▸ PROBLEM DETAILS
Could the data below be copied exactly, minus the pictures?

▸ PROVIDED DATA
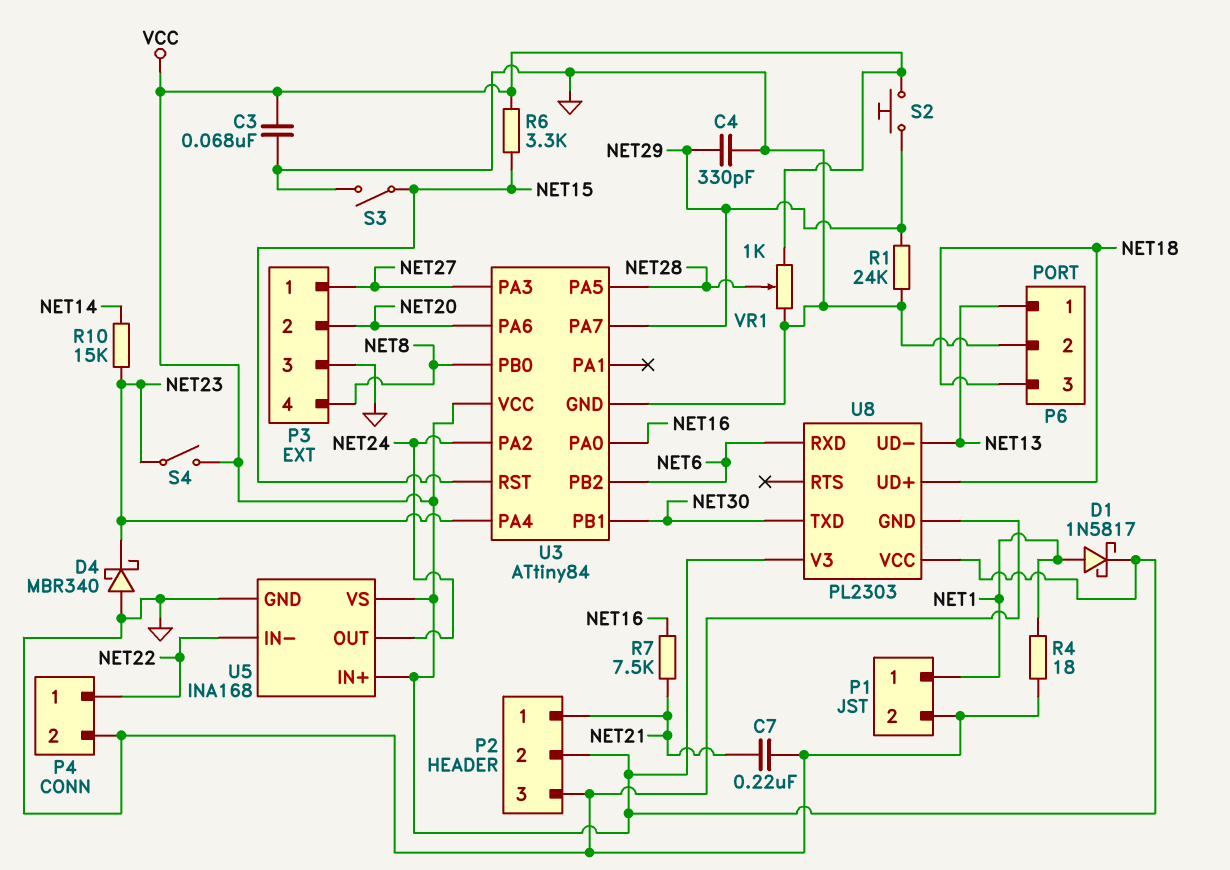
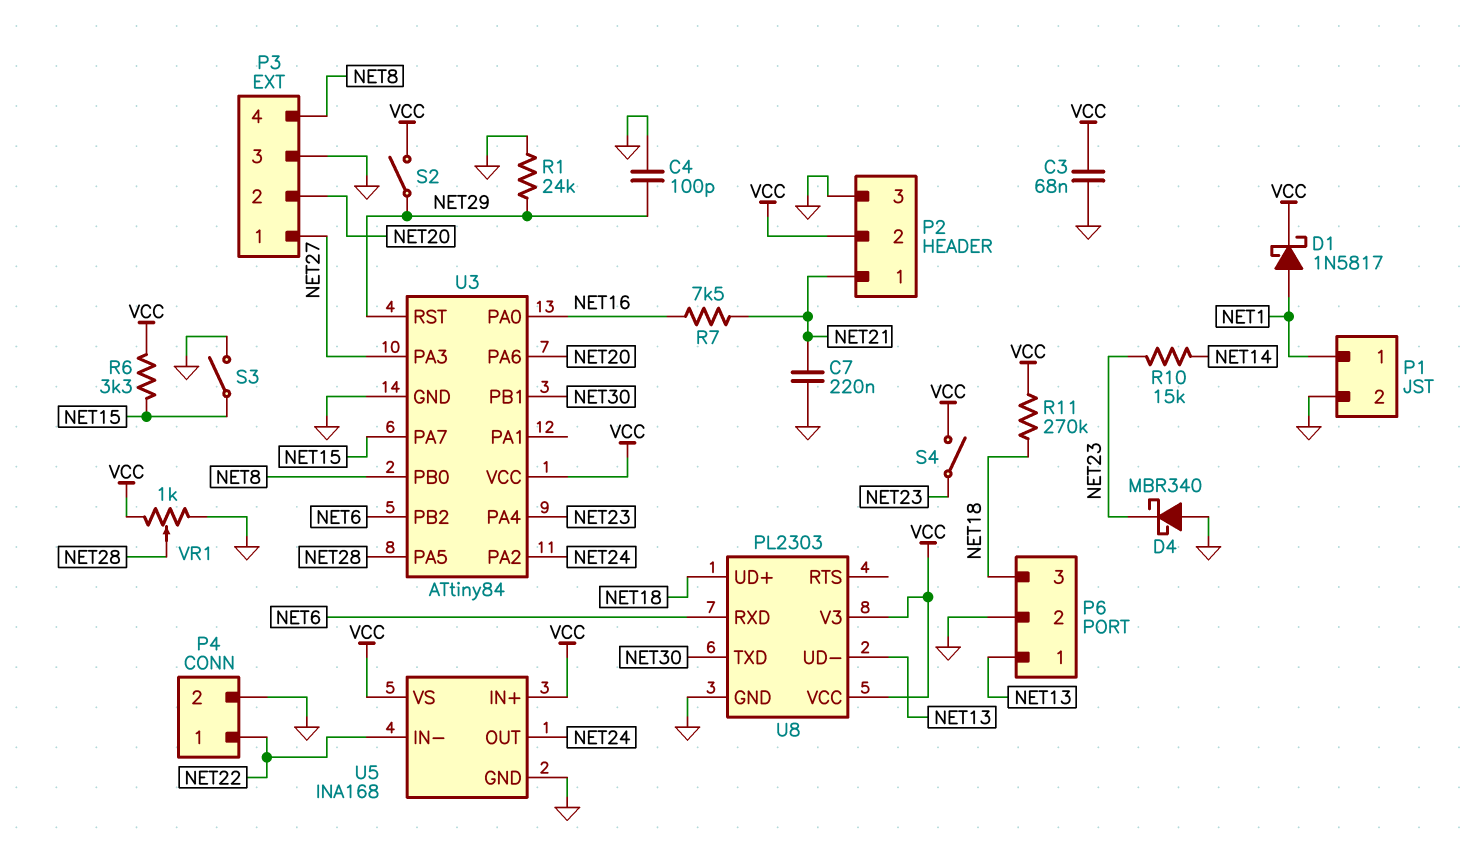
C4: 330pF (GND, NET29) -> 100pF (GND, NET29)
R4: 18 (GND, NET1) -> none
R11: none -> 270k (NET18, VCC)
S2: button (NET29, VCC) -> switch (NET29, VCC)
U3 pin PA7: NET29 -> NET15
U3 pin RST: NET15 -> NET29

▸ WRITTEN REPLY
C4: 330pF (GND, NET29) -> 100pF (GND, NET29)
R4: 18 (GND, NET1) -> none
R11: none -> 270k (NET18, VCC)
S2: button (NET29, VCC) -> switch (NET29, VCC)
U3 pin PA7: NET29 -> NET15
U3 pin RST: NET15 -> NET29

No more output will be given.